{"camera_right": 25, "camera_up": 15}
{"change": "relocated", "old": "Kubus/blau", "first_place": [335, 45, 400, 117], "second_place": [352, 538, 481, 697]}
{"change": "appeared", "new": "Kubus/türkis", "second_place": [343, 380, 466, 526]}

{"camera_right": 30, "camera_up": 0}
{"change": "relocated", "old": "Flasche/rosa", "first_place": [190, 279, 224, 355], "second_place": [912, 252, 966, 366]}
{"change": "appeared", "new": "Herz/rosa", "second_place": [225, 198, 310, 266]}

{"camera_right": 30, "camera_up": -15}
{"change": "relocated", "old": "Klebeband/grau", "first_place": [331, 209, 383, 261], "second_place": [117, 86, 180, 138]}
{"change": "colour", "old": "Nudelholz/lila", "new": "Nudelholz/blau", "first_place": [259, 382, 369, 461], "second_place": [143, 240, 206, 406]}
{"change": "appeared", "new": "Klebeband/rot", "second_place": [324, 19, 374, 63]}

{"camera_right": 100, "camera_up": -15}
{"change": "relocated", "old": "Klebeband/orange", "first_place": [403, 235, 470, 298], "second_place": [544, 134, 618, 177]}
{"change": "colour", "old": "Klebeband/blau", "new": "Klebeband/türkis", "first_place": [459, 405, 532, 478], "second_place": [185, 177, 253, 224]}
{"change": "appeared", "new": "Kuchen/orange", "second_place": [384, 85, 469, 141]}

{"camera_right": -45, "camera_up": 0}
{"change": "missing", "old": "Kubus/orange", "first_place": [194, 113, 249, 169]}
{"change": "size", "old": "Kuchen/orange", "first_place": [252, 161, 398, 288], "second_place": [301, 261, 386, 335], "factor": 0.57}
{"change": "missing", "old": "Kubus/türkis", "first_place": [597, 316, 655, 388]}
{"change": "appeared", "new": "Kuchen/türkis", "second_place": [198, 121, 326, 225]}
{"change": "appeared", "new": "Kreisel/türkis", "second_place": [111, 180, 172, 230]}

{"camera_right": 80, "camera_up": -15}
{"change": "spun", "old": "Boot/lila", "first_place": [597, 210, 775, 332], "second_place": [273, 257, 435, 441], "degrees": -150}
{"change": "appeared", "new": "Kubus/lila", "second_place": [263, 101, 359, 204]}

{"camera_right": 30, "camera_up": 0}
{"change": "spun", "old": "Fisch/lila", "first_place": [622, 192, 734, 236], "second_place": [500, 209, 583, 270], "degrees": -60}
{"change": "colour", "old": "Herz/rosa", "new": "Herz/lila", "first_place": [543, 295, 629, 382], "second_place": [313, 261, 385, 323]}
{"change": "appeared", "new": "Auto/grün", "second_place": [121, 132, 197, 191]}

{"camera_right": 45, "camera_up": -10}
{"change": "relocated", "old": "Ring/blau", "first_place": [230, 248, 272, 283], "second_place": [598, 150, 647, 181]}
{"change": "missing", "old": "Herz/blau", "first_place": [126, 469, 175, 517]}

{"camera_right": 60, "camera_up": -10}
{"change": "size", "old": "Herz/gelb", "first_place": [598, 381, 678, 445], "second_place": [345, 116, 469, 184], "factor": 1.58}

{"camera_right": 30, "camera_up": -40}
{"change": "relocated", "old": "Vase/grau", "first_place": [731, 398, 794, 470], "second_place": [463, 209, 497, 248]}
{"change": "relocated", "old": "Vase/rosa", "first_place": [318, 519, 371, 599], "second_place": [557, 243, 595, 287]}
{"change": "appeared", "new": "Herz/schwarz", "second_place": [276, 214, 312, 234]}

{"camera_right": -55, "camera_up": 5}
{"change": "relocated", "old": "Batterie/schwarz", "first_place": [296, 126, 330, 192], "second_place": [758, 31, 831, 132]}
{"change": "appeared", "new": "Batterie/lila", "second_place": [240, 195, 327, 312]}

· · · · · · ·

Throughout the data, tally the lines that hold the string "Vase" and report the tally alone.

RESULT – 2